=== WHAT TO PRODUCE ===
Give the listing again in full, exactly as written.

=== WORKING DATA ===
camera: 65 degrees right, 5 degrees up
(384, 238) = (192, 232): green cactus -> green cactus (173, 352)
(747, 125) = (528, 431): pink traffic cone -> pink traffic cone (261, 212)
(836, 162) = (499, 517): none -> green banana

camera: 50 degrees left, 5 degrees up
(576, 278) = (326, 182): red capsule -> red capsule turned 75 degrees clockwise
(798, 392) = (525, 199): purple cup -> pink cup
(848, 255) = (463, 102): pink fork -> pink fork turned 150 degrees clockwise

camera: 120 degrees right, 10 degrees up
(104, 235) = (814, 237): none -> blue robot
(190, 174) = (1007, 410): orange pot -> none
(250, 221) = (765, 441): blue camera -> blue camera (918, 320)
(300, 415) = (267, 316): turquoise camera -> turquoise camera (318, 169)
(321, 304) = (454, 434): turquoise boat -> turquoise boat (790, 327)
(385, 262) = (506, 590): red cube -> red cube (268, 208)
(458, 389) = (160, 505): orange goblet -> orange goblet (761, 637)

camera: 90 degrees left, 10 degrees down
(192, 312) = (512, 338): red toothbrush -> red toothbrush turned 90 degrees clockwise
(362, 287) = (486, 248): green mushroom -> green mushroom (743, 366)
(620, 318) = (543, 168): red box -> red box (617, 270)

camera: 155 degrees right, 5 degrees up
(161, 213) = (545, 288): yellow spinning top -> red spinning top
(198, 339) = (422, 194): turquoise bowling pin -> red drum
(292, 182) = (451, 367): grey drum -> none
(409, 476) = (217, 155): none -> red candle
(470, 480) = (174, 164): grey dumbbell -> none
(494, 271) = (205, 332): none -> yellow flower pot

=== WRITTEN REPLY ===
camera: 65 degrees right, 5 degrees up
(384, 238) = (192, 232): green cactus -> green cactus (173, 352)
(747, 125) = (528, 431): pink traffic cone -> pink traffic cone (261, 212)
(836, 162) = (499, 517): none -> green banana

camera: 50 degrees left, 5 degrees up
(576, 278) = (326, 182): red capsule -> red capsule turned 75 degrees clockwise
(798, 392) = (525, 199): purple cup -> pink cup
(848, 255) = (463, 102): pink fork -> pink fork turned 150 degrees clockwise

camera: 120 degrees right, 10 degrees up
(104, 235) = (814, 237): none -> blue robot
(190, 174) = (1007, 410): orange pot -> none
(250, 221) = (765, 441): blue camera -> blue camera (918, 320)
(300, 415) = (267, 316): turquoise camera -> turquoise camera (318, 169)
(321, 304) = (454, 434): turquoise boat -> turquoise boat (790, 327)
(385, 262) = (506, 590): red cube -> red cube (268, 208)
(458, 389) = (160, 505): orange goblet -> orange goblet (761, 637)

camera: 90 degrees left, 10 degrees down
(192, 312) = (512, 338): red toothbrush -> red toothbrush turned 90 degrees clockwise
(362, 287) = (486, 248): green mushroom -> green mushroom (743, 366)
(620, 318) = (543, 168): red box -> red box (617, 270)

camera: 155 degrees right, 5 degrees up
(161, 213) = (545, 288): yellow spinning top -> red spinning top
(198, 339) = (422, 194): turquoise bowling pin -> red drum
(292, 182) = (451, 367): grey drum -> none
(409, 476) = (217, 155): none -> red candle
(470, 480) = (174, 164): grey dumbbell -> none
(494, 271) = (205, 332): none -> yellow flower pot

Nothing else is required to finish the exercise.